Omit the images. Copy each entry word for word.

Input for this task:
···
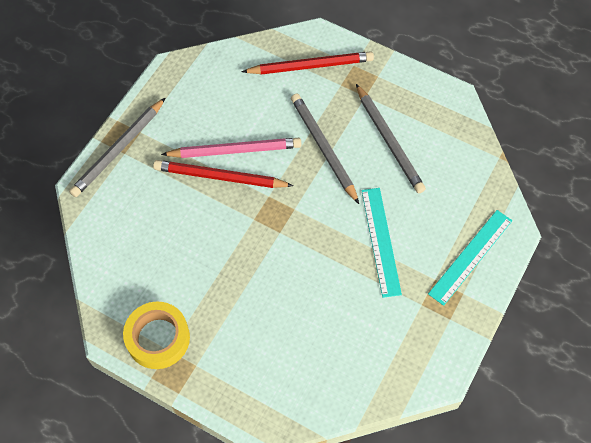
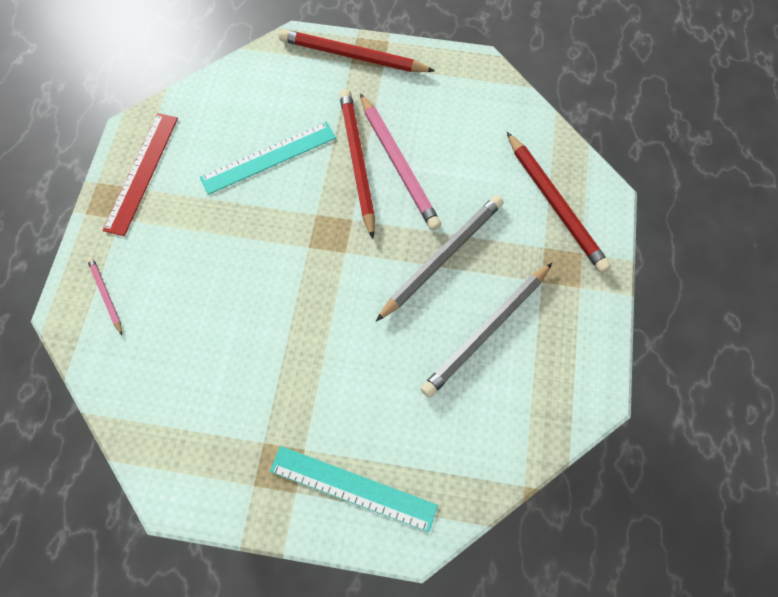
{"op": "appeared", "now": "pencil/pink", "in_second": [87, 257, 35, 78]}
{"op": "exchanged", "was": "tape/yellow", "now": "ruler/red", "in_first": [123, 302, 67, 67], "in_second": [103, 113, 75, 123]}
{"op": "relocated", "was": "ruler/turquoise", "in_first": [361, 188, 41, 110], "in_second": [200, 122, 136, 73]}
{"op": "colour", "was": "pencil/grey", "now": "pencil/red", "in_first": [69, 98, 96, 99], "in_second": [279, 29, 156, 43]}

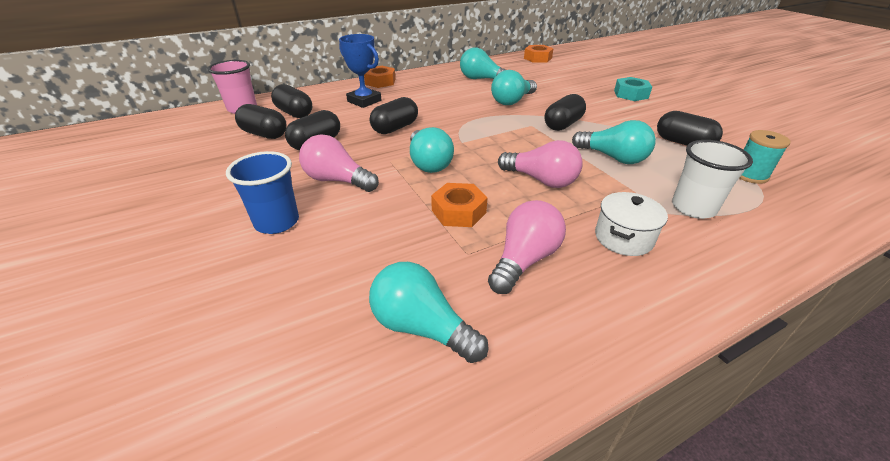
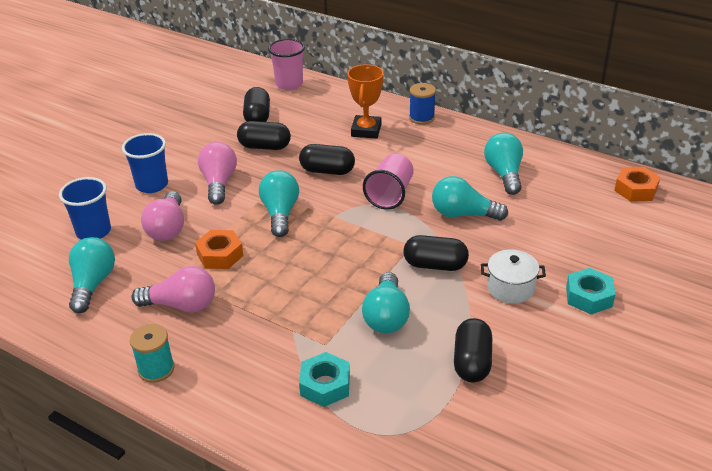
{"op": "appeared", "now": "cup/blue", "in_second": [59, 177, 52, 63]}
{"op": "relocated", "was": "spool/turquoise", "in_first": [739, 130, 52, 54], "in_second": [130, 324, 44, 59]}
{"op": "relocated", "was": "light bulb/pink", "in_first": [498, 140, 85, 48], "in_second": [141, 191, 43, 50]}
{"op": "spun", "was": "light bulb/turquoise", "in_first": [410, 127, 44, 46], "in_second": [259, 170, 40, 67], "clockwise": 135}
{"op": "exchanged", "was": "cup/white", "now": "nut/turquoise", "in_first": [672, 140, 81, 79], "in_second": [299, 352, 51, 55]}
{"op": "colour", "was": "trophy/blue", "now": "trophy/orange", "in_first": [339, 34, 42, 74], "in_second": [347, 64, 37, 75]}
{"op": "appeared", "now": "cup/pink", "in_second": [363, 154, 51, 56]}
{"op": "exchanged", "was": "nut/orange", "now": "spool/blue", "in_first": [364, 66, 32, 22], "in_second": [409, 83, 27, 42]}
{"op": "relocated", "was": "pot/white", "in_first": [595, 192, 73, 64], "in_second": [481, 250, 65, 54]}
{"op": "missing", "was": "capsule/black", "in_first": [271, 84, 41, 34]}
···
Completed exercise:
{"op": "appeared", "now": "pencil/pink", "in_second": [87, 257, 35, 78]}
{"op": "exchanged", "was": "tape/yellow", "now": "ruler/red", "in_first": [123, 302, 67, 67], "in_second": [103, 113, 75, 123]}
{"op": "relocated", "was": "ruler/turquoise", "in_first": [361, 188, 41, 110], "in_second": [200, 122, 136, 73]}
{"op": "colour", "was": "pencil/grey", "now": "pencil/red", "in_first": [69, 98, 96, 99], "in_second": [279, 29, 156, 43]}

{"op": "appeared", "now": "cup/blue", "in_second": [59, 177, 52, 63]}
{"op": "relocated", "was": "spool/turquoise", "in_first": [739, 130, 52, 54], "in_second": [130, 324, 44, 59]}
{"op": "relocated", "was": "light bulb/pink", "in_first": [498, 140, 85, 48], "in_second": [141, 191, 43, 50]}
{"op": "spun", "was": "light bulb/turquoise", "in_first": [410, 127, 44, 46], "in_second": [259, 170, 40, 67], "clockwise": 135}
{"op": "exchanged", "was": "cup/white", "now": "nut/turquoise", "in_first": [672, 140, 81, 79], "in_second": [299, 352, 51, 55]}
{"op": "colour", "was": "trophy/blue", "now": "trophy/orange", "in_first": [339, 34, 42, 74], "in_second": [347, 64, 37, 75]}
{"op": "appeared", "now": "cup/pink", "in_second": [363, 154, 51, 56]}
{"op": "exchanged", "was": "nut/orange", "now": "spool/blue", "in_first": [364, 66, 32, 22], "in_second": [409, 83, 27, 42]}
{"op": "relocated", "was": "pot/white", "in_first": [595, 192, 73, 64], "in_second": [481, 250, 65, 54]}
{"op": "missing", "was": "capsule/black", "in_first": [271, 84, 41, 34]}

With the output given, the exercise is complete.